** The input follows **

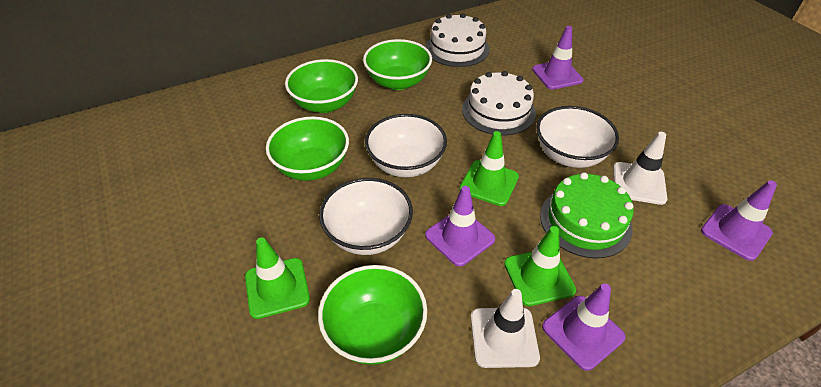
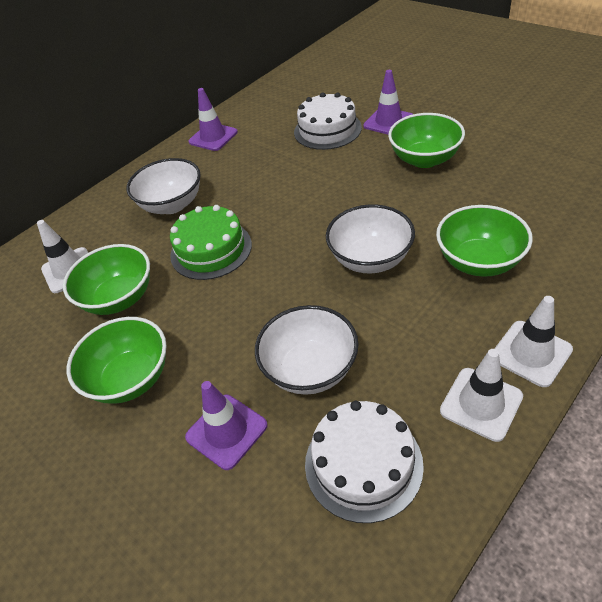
green traffic cone: 3 -> 0
purple traffic cone: 4 -> 3
white traffic cone: 2 -> 3

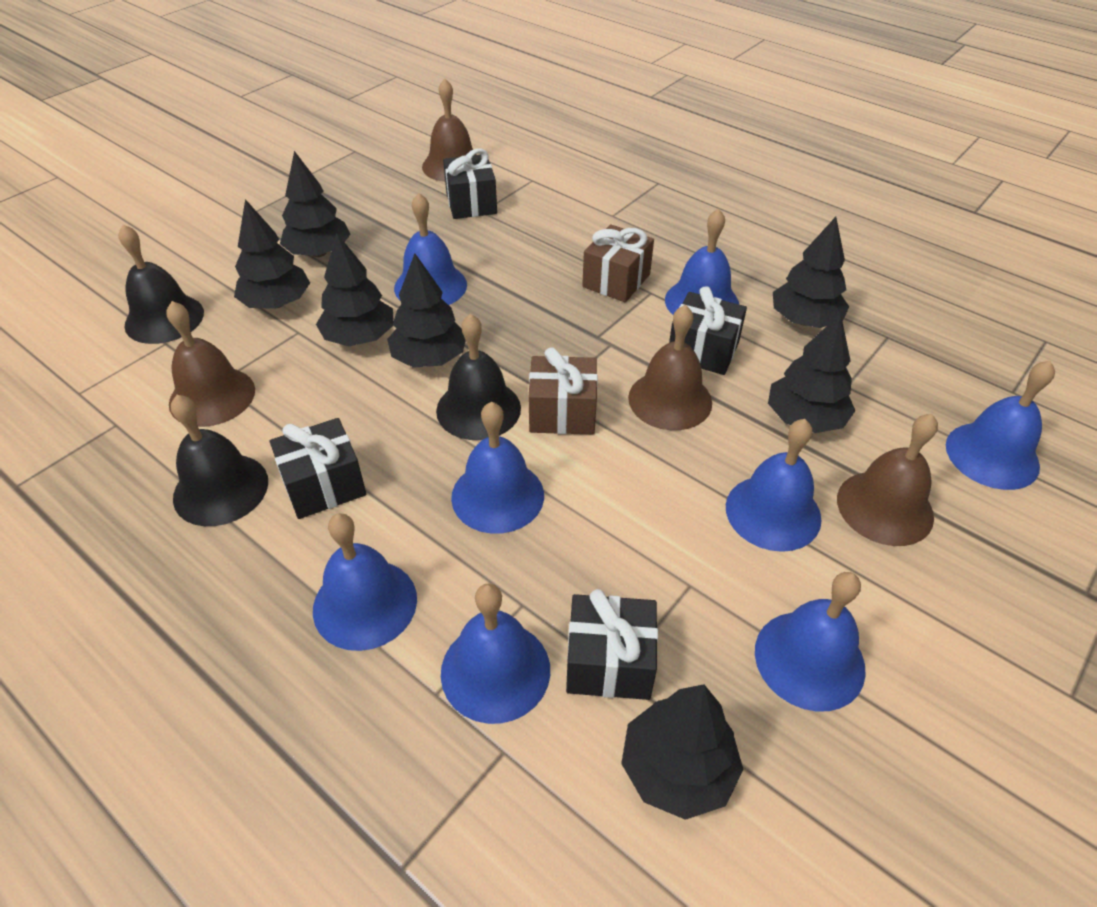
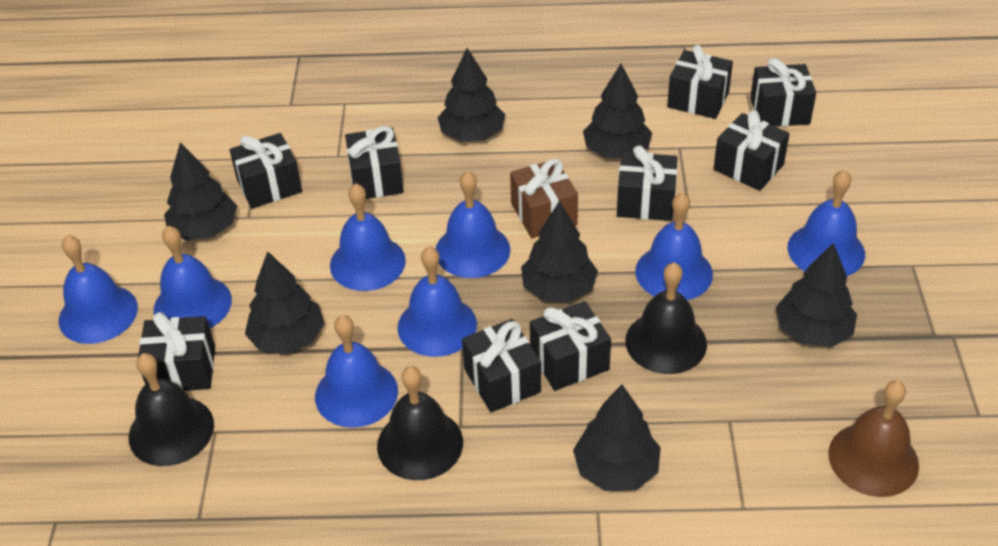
black gift: 4 -> 9
brown bell: 4 -> 1
brown gift: 2 -> 1

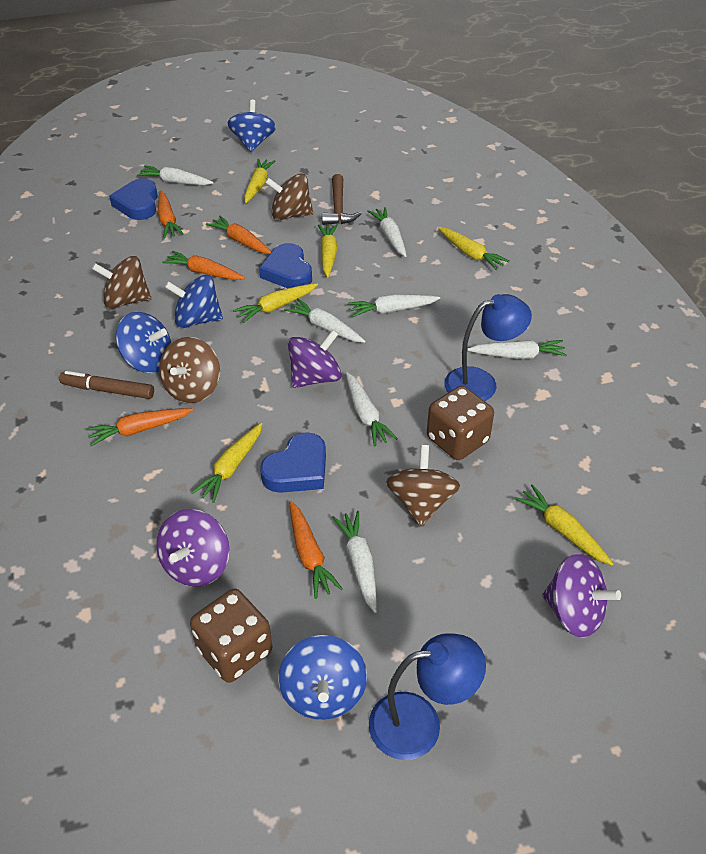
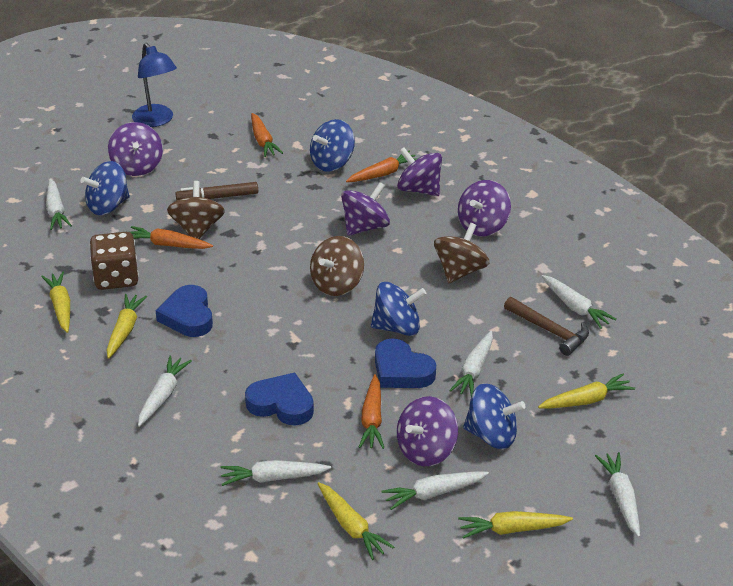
blue lamp: 2 -> 1
brown dice: 2 -> 1
brown spinning top: 4 -> 3
orange carrot: 5 -> 4
purple spinning top: 3 -> 5
yellow carrot: 6 -> 5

** End of The input **

◆ Work instructions: After reading the records above, give the number of lines that include "spinning", and add nothing else.

◆ Response: 2